══ Record excerpts ══
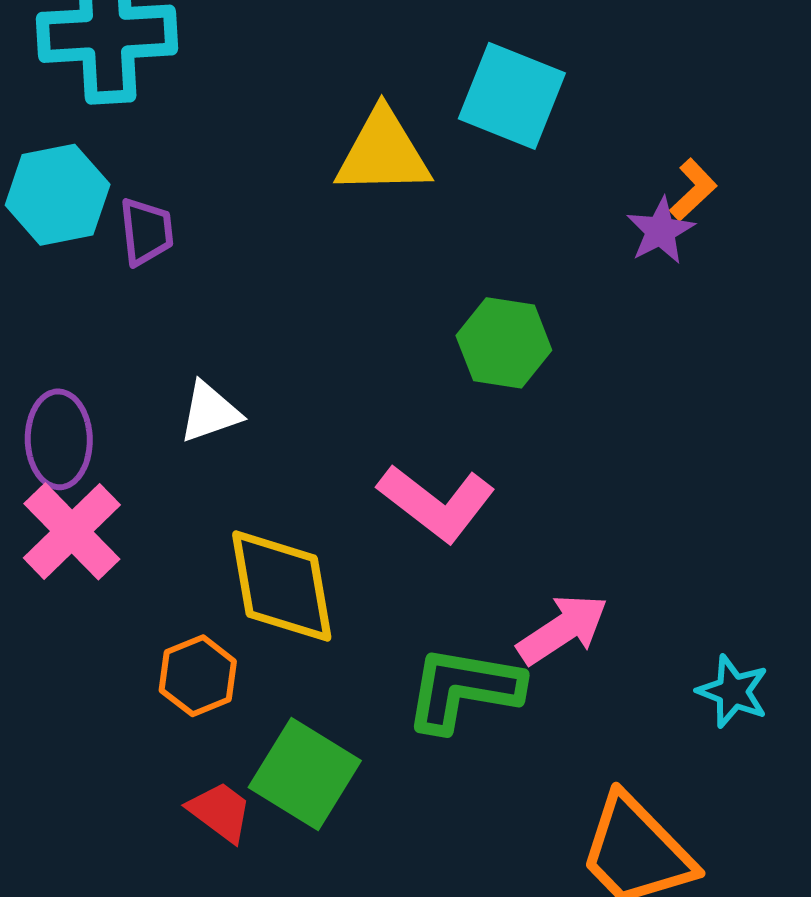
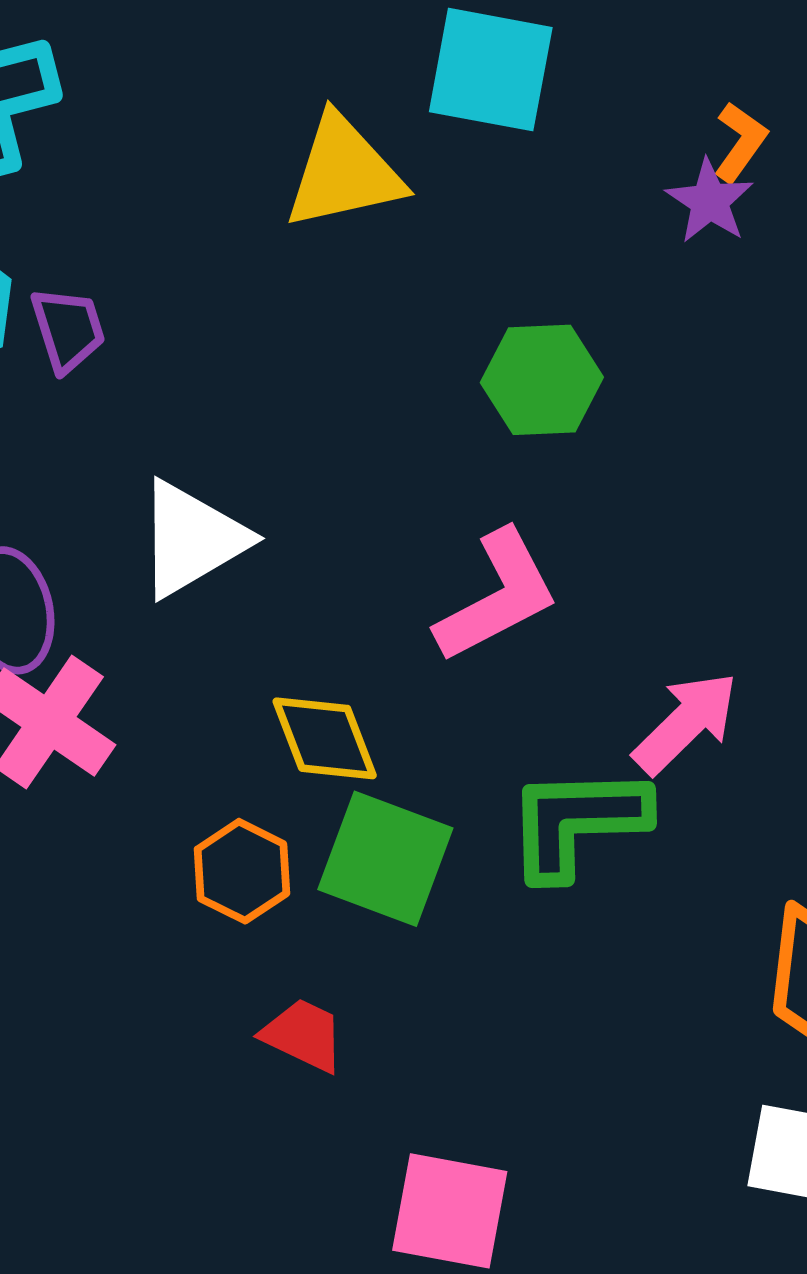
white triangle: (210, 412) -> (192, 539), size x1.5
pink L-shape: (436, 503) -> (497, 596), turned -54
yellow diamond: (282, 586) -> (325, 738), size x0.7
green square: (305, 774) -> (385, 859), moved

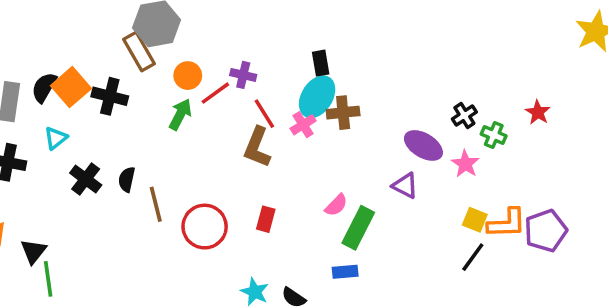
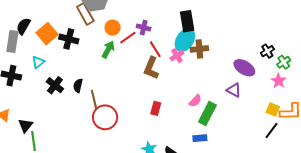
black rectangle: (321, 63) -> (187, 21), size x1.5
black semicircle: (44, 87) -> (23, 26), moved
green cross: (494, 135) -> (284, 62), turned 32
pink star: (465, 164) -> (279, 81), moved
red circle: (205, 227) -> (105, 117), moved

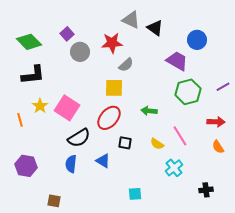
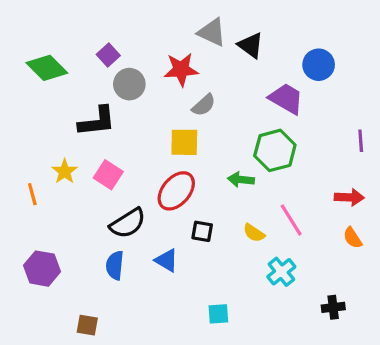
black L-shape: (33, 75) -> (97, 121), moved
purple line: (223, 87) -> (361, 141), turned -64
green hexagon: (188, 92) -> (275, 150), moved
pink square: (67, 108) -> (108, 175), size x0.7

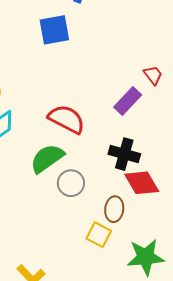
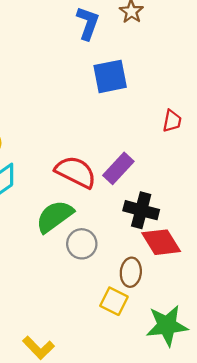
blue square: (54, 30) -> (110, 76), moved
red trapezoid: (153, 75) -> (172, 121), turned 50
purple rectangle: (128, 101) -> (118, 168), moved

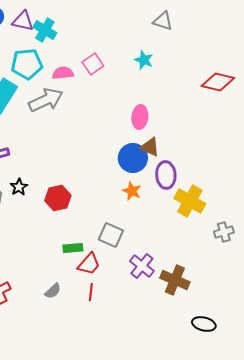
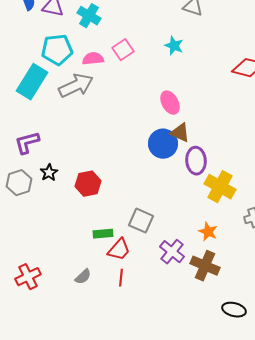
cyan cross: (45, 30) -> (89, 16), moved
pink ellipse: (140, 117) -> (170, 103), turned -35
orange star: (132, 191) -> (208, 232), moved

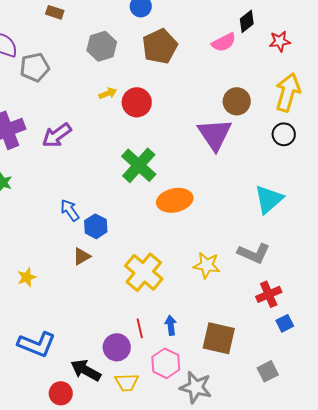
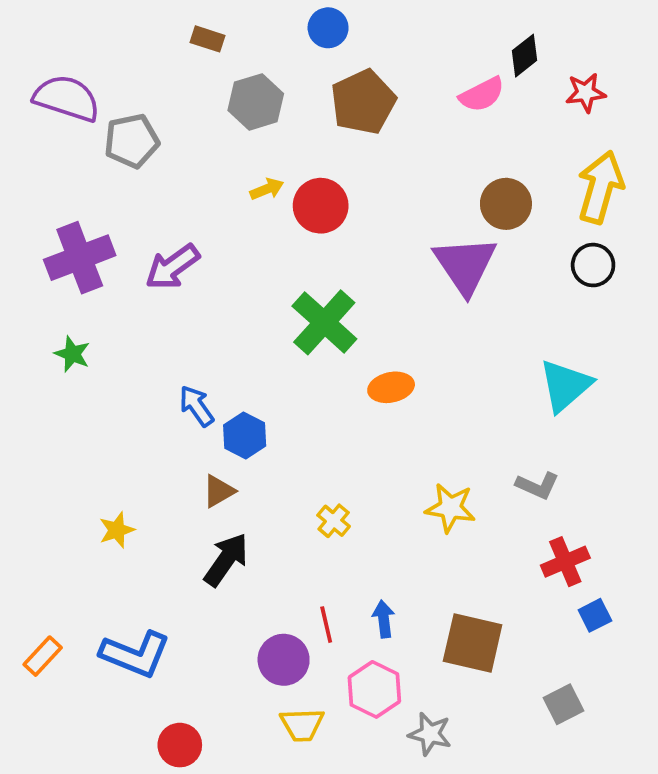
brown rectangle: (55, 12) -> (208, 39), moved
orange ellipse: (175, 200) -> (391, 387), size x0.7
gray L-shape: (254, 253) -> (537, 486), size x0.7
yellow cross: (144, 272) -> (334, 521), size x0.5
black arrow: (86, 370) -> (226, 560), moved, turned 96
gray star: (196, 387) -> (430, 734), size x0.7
═══
Task to complete:
Your task is to set down exactly the lines that run from the line holding "yellow diamond: (282, 586)" through the close of the entries, including both ends. Pictures stay out.

Exercise output:
yellow diamond: (282, 586) -> (325, 738), size x0.7
green square: (305, 774) -> (385, 859), moved

black rectangle: (321, 63) -> (187, 21), size x1.5
black semicircle: (44, 87) -> (23, 26), moved
green cross: (494, 135) -> (284, 62), turned 32
pink star: (465, 164) -> (279, 81), moved
red circle: (205, 227) -> (105, 117), moved

black L-shape: (33, 75) -> (97, 121), moved
purple line: (223, 87) -> (361, 141), turned -64
green hexagon: (188, 92) -> (275, 150), moved
pink square: (67, 108) -> (108, 175), size x0.7

blue square: (54, 30) -> (110, 76), moved
red trapezoid: (153, 75) -> (172, 121), turned 50
purple rectangle: (128, 101) -> (118, 168), moved

cyan cross: (45, 30) -> (89, 16), moved
pink ellipse: (140, 117) -> (170, 103), turned -35
orange star: (132, 191) -> (208, 232), moved

brown rectangle: (55, 12) -> (208, 39), moved
orange ellipse: (175, 200) -> (391, 387), size x0.7
gray L-shape: (254, 253) -> (537, 486), size x0.7
yellow cross: (144, 272) -> (334, 521), size x0.5
black arrow: (86, 370) -> (226, 560), moved, turned 96
gray star: (196, 387) -> (430, 734), size x0.7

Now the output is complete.